** DATASET SECTION follows **

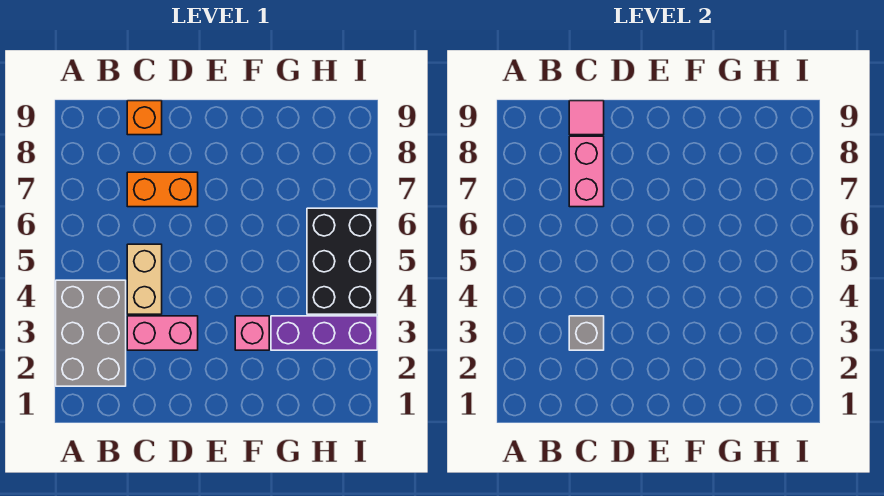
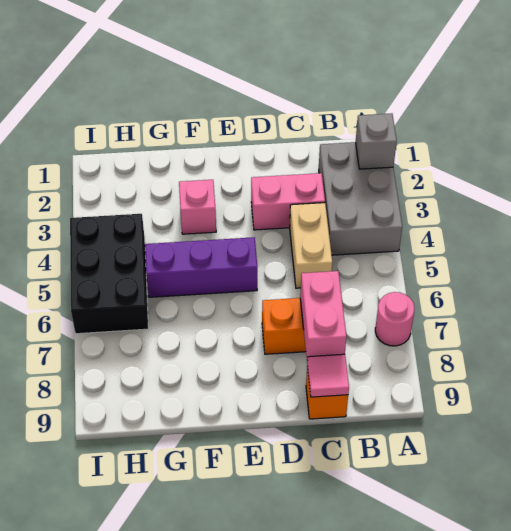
none -> pink round brick A7 level 1
grey brick C3 level 2 -> grey brick A2 level 2
purple brick G3:I3 level 1 -> purple brick E5:G5 level 1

** End of DATASET SECTION **

▶ [TASK INSTRUCTIONS]: Each line from the one containing "grey brick C3" to the last line of the material above should be reproduced word for word, with nothing added.

▶ [OUTPUT FOR THIS TASK]:
grey brick C3 level 2 -> grey brick A2 level 2
purple brick G3:I3 level 1 -> purple brick E5:G5 level 1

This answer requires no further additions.